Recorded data
******************************
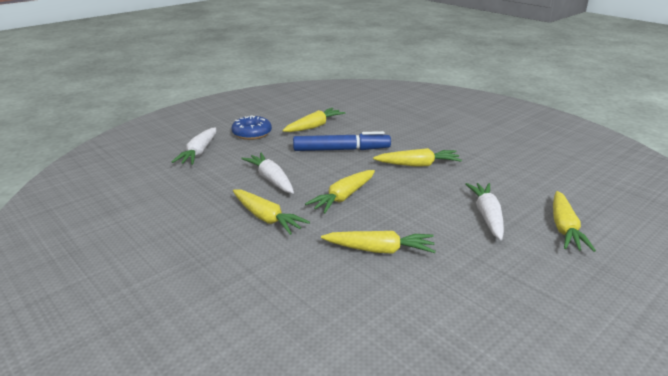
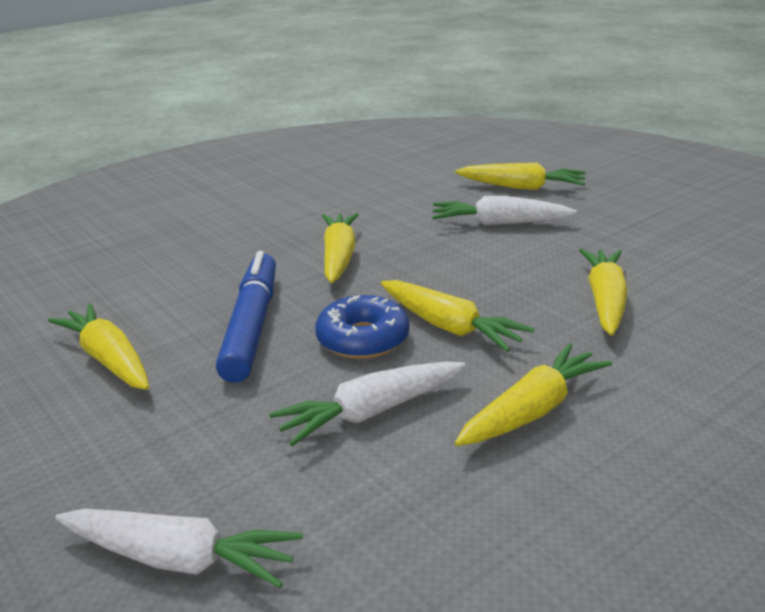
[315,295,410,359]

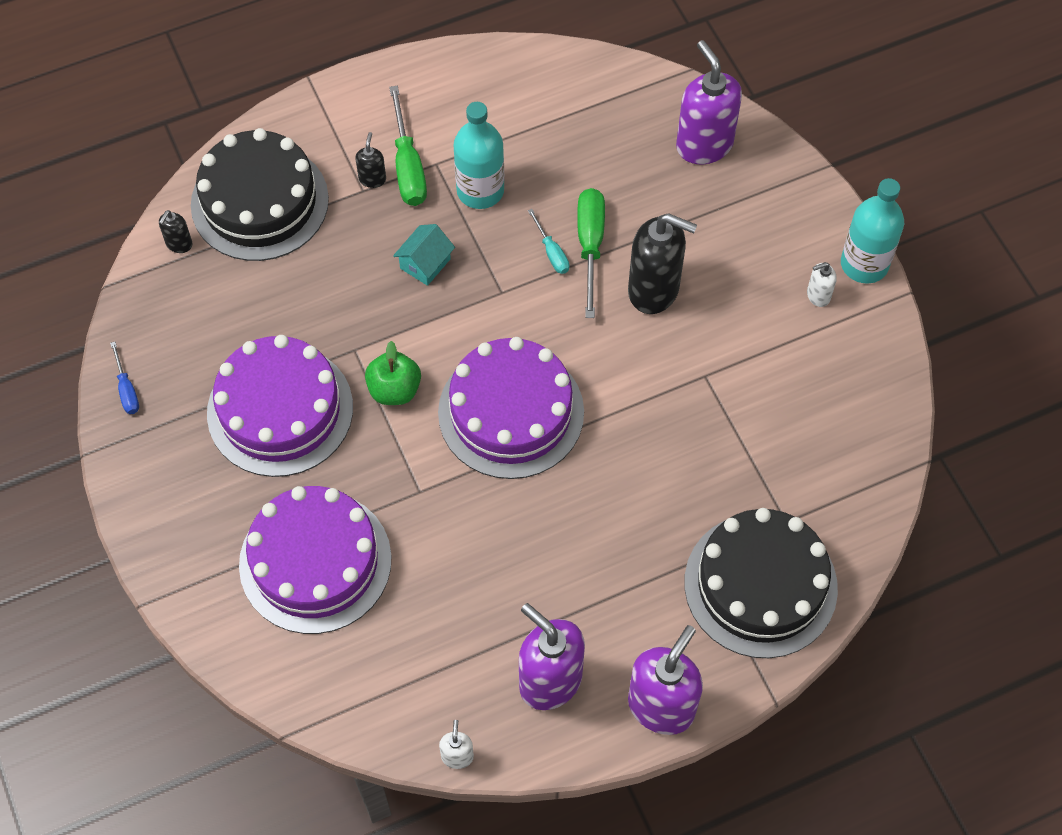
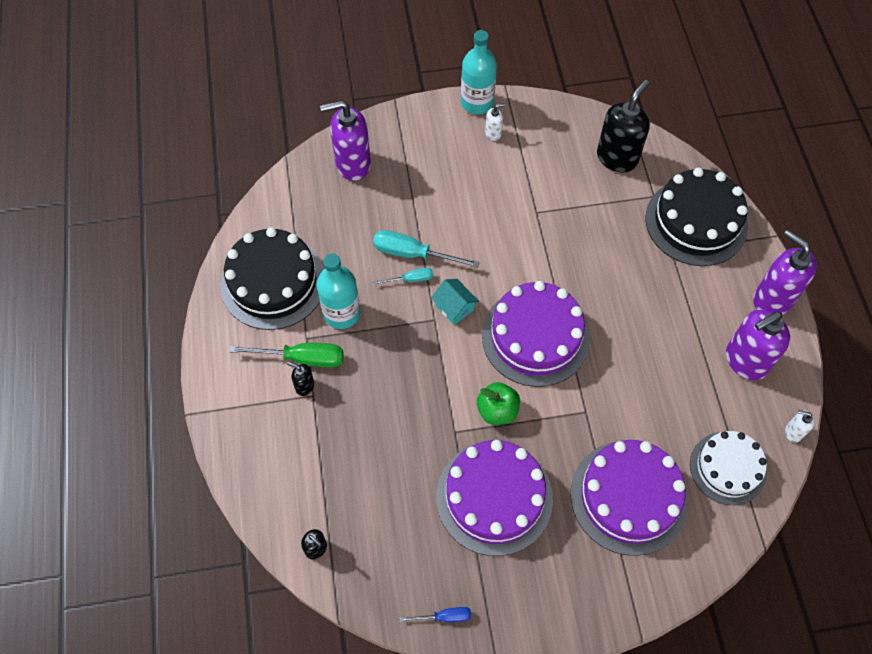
[690,431,767,505]
[221,227,324,330]
[431,279,479,325]
[597,80,650,172]
[373,230,480,268]
[485,103,506,141]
******************************
The records above are to be repeated exactly, with every picture removed from the copy.

> **RESPONSE TO THIS EXERCISE**:
[315,295,410,359]

[690,431,767,505]
[221,227,324,330]
[431,279,479,325]
[597,80,650,172]
[373,230,480,268]
[485,103,506,141]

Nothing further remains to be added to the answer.